### ACTION ITEM
Please keep to the lines below from the one with "rouleau à pâtisserie" through the one with "champignon (jaune) (no. 1 from left)", and restate them word for word, ends included.

### RECORDED DATA
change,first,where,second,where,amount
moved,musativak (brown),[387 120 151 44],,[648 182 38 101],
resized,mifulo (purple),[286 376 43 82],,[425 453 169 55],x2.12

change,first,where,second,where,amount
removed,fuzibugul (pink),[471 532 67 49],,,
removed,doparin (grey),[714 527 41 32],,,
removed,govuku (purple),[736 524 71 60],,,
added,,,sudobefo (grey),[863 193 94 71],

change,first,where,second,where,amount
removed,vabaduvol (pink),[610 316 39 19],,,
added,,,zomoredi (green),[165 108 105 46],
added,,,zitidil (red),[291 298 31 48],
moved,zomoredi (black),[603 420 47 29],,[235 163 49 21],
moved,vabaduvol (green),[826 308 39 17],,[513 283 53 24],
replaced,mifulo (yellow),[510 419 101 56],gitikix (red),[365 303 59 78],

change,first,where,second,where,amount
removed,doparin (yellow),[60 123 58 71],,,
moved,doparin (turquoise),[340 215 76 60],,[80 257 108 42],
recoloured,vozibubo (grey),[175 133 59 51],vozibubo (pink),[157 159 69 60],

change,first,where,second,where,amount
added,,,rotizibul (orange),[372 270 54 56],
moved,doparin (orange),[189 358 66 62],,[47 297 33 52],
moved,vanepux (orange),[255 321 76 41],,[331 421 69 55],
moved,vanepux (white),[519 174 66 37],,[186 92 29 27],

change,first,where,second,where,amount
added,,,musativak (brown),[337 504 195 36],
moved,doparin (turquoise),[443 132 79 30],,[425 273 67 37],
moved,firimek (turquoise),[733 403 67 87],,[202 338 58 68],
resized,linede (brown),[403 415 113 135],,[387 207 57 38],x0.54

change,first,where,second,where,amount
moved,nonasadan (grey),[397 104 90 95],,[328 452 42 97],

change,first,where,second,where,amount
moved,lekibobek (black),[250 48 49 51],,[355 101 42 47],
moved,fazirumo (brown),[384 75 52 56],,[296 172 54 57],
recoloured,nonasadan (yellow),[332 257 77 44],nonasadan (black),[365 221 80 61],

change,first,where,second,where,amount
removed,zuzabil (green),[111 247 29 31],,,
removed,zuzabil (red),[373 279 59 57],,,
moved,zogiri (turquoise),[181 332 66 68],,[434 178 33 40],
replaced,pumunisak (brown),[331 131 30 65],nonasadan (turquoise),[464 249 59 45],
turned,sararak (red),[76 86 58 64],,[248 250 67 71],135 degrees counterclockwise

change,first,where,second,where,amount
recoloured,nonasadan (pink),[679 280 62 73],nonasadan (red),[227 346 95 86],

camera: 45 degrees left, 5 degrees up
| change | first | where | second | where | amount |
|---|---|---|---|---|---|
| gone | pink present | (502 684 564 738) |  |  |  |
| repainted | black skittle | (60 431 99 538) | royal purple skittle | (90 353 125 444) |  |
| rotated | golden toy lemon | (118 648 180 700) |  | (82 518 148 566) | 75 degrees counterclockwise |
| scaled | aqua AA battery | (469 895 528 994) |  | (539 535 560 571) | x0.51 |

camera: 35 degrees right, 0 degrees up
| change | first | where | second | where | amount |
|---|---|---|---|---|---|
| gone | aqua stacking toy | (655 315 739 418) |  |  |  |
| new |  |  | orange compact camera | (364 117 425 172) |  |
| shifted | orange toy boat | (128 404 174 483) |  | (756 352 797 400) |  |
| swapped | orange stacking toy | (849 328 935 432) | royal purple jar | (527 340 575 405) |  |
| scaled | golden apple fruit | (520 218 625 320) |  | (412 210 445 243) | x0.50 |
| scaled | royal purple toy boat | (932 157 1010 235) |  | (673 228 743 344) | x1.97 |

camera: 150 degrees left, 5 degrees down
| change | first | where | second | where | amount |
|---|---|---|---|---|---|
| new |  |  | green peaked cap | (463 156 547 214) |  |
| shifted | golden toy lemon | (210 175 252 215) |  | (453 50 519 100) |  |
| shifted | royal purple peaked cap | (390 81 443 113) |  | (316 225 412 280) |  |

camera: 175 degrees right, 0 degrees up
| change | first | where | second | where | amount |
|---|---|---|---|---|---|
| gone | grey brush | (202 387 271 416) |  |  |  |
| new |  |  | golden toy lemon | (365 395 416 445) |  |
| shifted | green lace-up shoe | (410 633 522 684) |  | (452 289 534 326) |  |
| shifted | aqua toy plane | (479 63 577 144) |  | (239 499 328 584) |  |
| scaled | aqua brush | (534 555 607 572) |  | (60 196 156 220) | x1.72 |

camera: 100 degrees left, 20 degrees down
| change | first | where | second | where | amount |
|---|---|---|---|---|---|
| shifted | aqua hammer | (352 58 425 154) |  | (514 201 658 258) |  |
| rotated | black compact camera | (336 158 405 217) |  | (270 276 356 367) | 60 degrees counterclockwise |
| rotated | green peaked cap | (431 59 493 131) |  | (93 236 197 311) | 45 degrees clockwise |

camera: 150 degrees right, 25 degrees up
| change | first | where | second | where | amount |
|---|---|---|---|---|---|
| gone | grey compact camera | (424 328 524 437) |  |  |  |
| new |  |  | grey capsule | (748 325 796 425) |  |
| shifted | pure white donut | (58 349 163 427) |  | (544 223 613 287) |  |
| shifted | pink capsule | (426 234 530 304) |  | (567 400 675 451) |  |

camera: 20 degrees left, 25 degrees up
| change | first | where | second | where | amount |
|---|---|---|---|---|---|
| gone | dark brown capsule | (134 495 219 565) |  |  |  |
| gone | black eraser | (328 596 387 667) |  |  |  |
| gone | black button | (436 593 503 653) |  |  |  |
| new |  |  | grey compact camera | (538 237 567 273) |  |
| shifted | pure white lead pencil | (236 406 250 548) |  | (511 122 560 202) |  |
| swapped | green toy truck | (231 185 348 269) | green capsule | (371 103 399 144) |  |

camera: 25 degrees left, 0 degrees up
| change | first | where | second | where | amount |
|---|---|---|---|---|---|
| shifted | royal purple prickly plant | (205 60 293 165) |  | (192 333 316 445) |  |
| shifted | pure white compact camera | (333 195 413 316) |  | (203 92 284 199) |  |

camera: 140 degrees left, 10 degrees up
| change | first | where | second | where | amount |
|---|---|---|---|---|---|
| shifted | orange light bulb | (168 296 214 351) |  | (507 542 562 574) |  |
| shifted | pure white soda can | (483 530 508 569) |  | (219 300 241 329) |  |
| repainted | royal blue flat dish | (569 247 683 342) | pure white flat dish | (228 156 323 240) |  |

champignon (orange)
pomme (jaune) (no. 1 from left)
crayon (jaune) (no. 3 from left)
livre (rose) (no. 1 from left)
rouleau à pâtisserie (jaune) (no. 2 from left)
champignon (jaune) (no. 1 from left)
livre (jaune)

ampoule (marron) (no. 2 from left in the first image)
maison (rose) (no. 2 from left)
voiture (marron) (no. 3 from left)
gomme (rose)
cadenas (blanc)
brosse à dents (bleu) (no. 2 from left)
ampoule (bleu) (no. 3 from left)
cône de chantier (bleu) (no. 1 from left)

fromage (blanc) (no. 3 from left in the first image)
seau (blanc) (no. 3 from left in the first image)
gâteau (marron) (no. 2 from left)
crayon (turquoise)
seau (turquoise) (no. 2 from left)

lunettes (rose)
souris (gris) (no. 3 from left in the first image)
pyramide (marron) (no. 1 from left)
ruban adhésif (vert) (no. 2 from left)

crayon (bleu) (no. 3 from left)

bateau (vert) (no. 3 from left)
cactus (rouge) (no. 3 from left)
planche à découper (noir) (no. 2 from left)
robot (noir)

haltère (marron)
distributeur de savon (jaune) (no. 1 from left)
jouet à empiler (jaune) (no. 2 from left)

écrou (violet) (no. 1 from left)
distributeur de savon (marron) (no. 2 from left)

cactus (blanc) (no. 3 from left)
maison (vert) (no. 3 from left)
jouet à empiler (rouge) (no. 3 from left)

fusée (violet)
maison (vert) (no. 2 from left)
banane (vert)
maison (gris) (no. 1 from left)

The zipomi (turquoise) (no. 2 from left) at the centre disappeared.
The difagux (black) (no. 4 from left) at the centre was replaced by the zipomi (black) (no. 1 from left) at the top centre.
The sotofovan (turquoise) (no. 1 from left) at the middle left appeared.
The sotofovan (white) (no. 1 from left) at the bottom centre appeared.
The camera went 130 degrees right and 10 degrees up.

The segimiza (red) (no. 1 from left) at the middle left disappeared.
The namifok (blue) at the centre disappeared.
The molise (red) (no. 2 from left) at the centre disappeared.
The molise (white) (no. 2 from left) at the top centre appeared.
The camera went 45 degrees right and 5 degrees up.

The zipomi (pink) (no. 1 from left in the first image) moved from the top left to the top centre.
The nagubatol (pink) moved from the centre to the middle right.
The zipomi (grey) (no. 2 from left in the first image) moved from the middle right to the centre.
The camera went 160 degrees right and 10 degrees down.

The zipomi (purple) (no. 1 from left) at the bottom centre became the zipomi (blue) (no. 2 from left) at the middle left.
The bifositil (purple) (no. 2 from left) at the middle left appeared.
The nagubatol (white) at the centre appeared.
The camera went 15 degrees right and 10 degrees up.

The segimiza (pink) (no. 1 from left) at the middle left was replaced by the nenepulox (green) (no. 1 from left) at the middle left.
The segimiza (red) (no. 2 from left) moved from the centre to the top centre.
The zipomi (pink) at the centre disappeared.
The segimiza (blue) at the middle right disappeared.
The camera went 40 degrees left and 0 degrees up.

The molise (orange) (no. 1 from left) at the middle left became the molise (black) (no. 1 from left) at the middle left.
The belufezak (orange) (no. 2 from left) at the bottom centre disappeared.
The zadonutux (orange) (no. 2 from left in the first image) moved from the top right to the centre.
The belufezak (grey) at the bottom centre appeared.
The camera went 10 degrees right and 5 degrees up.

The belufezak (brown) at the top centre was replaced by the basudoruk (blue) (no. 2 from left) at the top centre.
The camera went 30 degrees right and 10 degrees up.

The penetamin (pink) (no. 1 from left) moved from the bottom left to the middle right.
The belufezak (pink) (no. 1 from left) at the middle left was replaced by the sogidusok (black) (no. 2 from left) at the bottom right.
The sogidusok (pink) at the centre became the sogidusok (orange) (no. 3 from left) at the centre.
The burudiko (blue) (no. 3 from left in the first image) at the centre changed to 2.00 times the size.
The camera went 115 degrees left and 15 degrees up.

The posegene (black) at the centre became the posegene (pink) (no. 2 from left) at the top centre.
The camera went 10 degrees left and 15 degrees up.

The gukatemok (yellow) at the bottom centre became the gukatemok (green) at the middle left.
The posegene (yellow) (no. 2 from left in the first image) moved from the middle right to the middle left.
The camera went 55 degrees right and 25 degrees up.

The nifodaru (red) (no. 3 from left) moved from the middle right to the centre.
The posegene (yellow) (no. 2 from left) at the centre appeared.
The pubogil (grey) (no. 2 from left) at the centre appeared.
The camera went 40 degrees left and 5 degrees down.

### RESULT OF THE TASK
rouleau à pâtisserie (jaune) (no. 2 from left)
champignon (jaune) (no. 1 from left)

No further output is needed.